- Work instructions
From the listing below, output only the lines starting at the line that has "The grey dice" and ending at the line that has "The orange screwdriver at [604", exactly as they appear, ends included.

Records to process Block Start

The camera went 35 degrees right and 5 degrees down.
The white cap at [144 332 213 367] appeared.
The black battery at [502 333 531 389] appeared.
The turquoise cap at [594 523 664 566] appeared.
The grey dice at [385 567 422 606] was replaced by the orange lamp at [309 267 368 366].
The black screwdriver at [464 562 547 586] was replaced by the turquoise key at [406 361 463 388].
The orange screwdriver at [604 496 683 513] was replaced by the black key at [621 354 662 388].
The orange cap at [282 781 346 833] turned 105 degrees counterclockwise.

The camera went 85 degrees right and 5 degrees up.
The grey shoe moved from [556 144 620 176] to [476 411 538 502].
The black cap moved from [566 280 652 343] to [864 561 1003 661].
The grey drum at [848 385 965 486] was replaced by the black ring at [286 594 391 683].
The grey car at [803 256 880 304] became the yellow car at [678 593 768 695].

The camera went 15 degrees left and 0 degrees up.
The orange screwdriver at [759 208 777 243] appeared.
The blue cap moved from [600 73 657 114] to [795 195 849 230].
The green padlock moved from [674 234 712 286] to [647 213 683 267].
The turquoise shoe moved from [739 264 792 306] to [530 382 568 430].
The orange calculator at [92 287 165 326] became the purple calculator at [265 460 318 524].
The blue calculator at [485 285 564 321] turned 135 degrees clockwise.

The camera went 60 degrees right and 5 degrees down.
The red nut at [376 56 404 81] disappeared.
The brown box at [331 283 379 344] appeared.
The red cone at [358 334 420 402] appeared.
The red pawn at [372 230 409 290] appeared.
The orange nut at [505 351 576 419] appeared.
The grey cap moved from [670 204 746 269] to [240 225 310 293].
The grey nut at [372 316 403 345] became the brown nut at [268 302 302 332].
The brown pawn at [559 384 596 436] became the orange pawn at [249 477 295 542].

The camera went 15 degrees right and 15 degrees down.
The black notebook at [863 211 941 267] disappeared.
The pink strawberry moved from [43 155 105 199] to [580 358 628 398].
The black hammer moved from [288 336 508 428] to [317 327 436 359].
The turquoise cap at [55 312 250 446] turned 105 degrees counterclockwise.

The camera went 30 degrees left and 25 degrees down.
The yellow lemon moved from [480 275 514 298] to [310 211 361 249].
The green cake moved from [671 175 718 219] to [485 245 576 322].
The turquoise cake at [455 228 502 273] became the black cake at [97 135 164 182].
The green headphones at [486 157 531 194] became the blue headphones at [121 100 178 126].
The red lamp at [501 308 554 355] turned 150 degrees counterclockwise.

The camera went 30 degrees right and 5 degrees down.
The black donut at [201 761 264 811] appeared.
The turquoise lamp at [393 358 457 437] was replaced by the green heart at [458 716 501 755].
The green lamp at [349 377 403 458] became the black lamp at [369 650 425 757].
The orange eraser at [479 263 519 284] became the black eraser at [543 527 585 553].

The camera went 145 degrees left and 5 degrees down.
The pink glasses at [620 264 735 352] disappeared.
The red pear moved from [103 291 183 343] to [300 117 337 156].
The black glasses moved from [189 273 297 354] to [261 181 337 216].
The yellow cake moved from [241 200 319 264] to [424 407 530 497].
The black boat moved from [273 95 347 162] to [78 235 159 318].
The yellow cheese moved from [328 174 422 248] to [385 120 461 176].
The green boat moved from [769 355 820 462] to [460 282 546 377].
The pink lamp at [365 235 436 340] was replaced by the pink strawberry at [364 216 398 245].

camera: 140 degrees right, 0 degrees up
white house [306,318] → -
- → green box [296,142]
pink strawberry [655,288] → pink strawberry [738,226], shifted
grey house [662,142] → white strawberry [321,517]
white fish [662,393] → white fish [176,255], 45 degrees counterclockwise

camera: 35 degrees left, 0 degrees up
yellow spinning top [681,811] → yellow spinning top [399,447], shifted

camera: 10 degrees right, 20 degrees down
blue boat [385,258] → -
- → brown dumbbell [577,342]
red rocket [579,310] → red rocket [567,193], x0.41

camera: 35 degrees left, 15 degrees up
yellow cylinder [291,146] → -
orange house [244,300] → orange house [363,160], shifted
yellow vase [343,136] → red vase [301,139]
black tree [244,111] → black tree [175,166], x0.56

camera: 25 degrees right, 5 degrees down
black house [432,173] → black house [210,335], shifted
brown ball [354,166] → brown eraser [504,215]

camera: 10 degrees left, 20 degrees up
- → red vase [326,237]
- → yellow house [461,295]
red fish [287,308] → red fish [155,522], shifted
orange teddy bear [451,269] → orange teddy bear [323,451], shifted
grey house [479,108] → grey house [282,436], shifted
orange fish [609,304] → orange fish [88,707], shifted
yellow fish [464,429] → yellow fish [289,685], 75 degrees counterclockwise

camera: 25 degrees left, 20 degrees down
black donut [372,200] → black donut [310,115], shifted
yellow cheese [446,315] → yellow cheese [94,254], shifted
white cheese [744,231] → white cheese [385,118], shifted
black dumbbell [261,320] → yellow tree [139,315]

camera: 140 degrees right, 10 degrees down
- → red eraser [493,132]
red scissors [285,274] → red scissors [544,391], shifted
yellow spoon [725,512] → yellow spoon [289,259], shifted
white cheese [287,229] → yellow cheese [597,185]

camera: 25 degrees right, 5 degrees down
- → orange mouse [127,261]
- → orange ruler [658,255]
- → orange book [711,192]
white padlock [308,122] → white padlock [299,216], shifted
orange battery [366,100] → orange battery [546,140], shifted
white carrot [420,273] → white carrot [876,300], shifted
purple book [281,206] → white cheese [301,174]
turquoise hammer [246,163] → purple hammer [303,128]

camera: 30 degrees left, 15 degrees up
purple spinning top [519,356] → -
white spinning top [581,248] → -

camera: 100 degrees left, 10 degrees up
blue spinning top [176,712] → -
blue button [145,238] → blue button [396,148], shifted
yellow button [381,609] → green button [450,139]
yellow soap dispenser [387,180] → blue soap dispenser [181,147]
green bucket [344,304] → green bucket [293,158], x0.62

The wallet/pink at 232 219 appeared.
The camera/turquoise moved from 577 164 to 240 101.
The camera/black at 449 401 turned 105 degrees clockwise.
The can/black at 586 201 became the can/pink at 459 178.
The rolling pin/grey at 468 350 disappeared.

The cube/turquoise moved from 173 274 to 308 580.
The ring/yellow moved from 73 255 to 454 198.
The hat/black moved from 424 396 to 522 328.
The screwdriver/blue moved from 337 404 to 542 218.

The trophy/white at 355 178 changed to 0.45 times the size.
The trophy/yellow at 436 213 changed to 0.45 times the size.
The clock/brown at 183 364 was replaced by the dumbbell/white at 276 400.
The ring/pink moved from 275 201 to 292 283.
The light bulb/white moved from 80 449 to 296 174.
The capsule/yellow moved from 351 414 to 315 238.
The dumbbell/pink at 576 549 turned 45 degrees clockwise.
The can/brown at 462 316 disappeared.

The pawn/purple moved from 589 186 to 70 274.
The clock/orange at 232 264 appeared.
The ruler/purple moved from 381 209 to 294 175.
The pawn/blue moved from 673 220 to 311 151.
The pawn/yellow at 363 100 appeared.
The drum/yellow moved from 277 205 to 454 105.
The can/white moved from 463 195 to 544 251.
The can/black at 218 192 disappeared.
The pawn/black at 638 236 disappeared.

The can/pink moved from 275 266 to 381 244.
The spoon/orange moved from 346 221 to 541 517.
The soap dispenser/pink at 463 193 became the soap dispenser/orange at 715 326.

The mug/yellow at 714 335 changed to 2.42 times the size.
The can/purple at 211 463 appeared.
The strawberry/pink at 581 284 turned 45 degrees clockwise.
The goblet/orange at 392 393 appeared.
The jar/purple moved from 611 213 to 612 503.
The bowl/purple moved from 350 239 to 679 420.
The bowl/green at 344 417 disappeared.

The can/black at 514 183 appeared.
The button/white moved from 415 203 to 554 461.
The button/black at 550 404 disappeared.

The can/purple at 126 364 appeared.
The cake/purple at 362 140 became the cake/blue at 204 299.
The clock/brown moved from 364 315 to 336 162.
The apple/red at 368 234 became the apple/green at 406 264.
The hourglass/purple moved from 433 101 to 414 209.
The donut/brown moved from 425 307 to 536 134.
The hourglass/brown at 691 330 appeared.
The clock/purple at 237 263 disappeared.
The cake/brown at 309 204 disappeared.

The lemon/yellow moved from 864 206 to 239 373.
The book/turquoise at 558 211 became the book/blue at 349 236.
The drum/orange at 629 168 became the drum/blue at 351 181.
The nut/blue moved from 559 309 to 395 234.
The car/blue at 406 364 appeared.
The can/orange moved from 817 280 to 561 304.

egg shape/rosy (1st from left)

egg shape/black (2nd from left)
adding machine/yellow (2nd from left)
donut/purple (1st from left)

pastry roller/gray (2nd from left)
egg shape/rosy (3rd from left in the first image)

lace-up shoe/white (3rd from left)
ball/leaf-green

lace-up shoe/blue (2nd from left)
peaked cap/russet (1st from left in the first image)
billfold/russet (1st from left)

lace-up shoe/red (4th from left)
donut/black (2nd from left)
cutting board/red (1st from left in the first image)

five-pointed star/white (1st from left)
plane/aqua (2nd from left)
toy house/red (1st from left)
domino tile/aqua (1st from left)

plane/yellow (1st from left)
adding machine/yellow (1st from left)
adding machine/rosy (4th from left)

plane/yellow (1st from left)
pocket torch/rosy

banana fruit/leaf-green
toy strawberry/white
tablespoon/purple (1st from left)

Records to process Block End

- Answer below
The grey dice at [385 567 422 606] was replaced by the orange lamp at [309 267 368 366].
The black screwdriver at [464 562 547 586] was replaced by the turquoise key at [406 361 463 388].
The orange screwdriver at [604 496 683 513] was replaced by the black key at [621 354 662 388].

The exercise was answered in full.